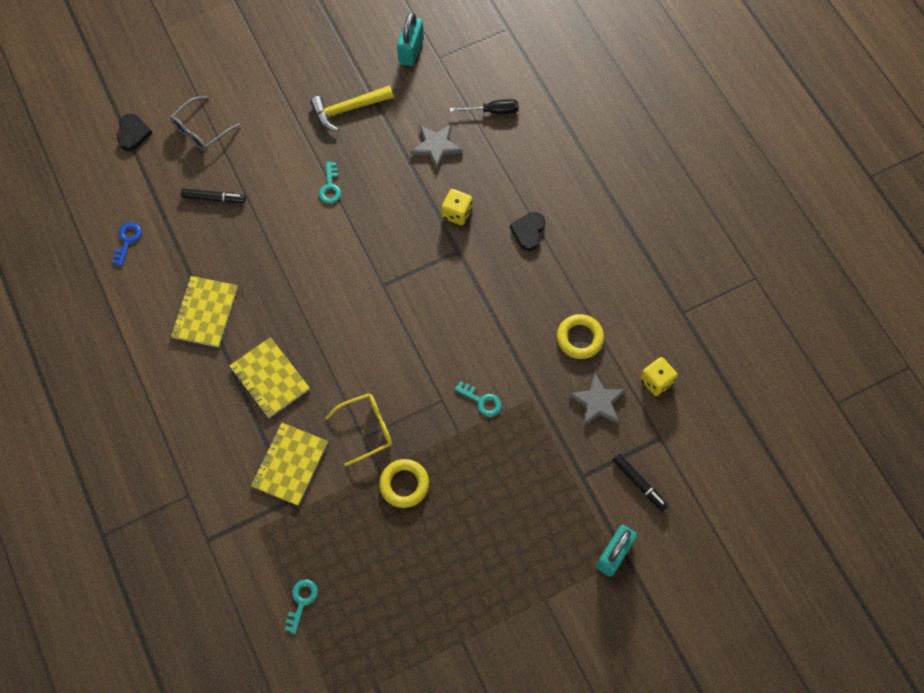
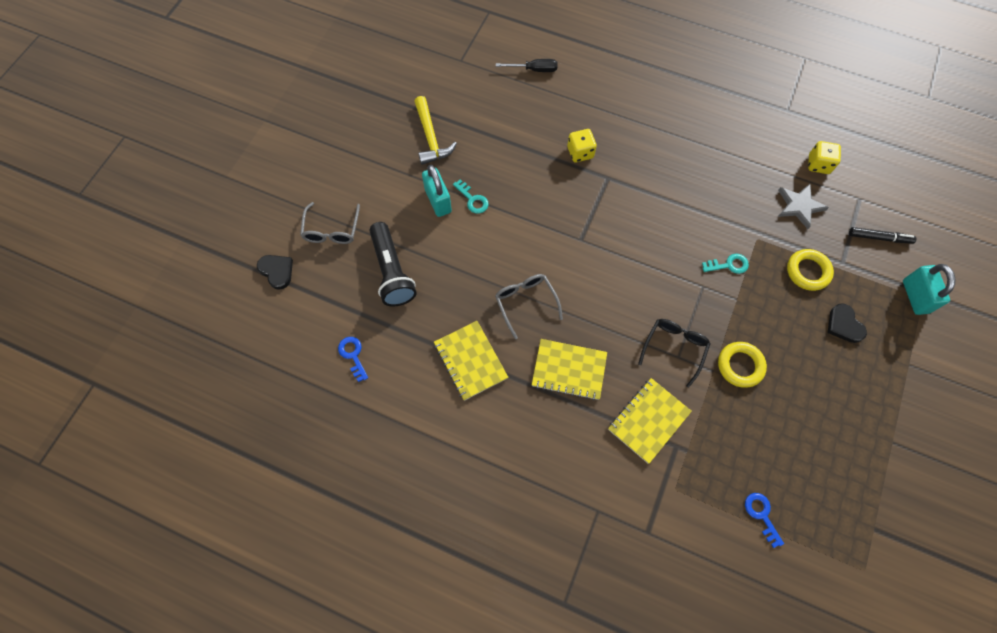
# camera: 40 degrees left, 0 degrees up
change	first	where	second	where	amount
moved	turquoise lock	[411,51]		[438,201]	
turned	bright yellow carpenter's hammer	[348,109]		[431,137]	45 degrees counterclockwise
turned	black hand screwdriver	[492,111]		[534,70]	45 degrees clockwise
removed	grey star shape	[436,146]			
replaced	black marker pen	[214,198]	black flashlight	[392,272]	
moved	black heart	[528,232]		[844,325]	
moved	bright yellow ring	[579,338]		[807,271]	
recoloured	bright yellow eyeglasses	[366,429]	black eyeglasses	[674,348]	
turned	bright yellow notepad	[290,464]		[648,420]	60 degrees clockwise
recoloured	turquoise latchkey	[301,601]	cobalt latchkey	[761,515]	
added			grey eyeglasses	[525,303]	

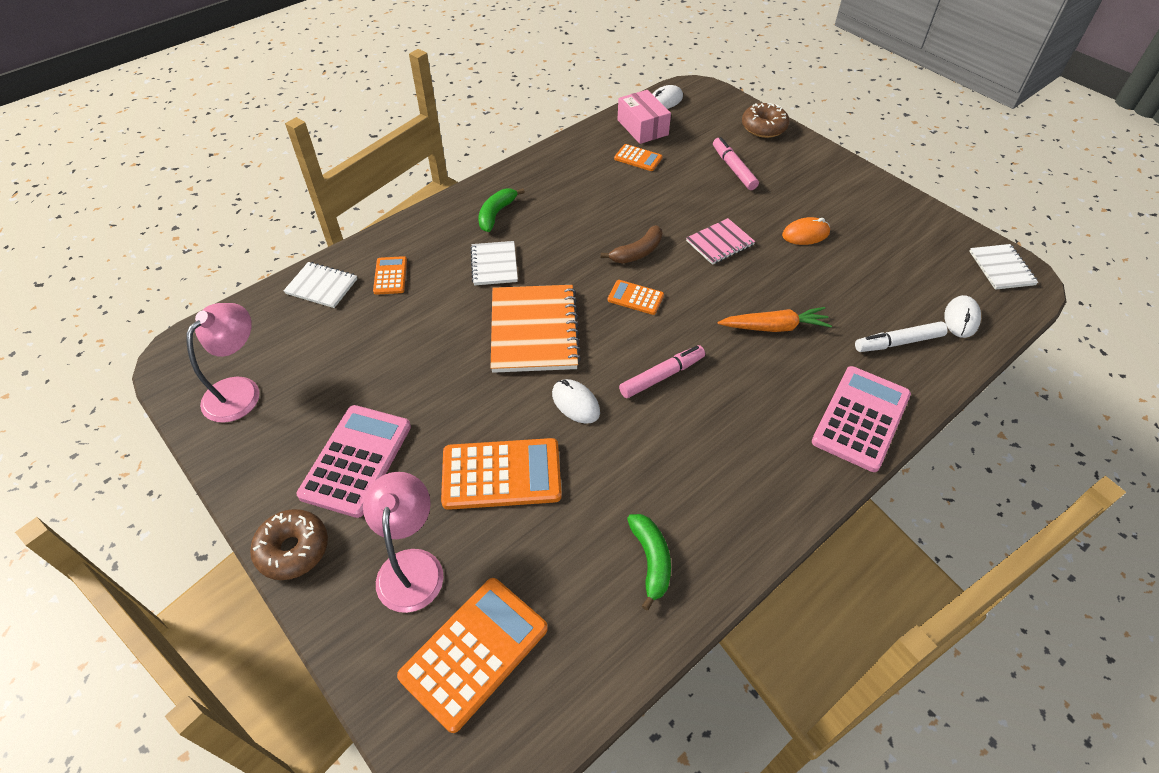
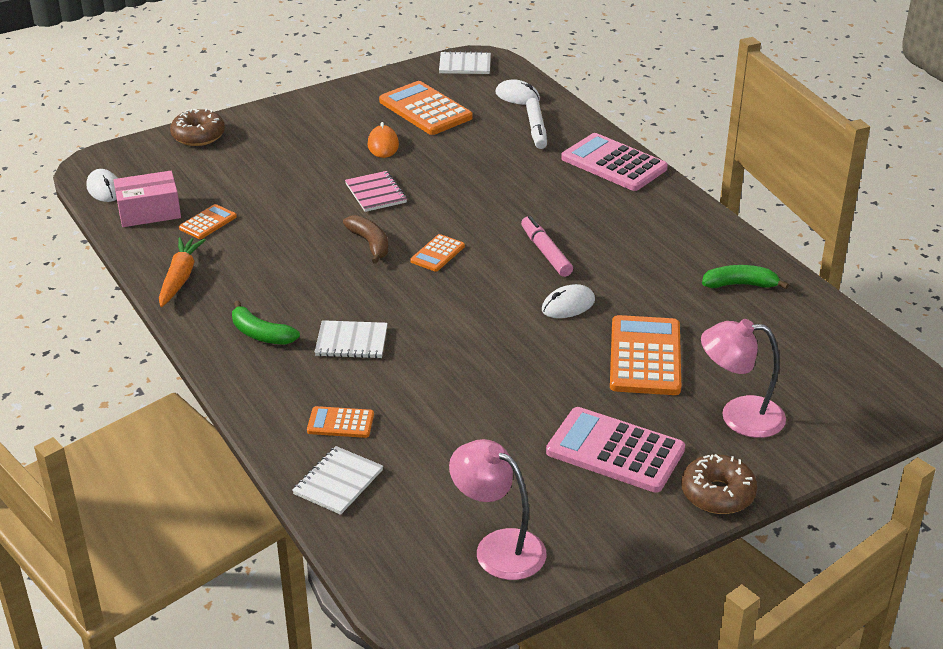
# camera: 80 degrees left, 15 degrees down
change	first	where	second	where	amount
removed	rose-pink marker pen	[733,168]			
removed	bright orange notepad	[534,330]			
moved	bright orange toy carrot	[774,327]		[180,278]	
moved	bright orange pocket calculator	[474,652]		[425,109]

::::

Task objective
The expected answer is one number: how many lines above contain "recoloured".

Response
2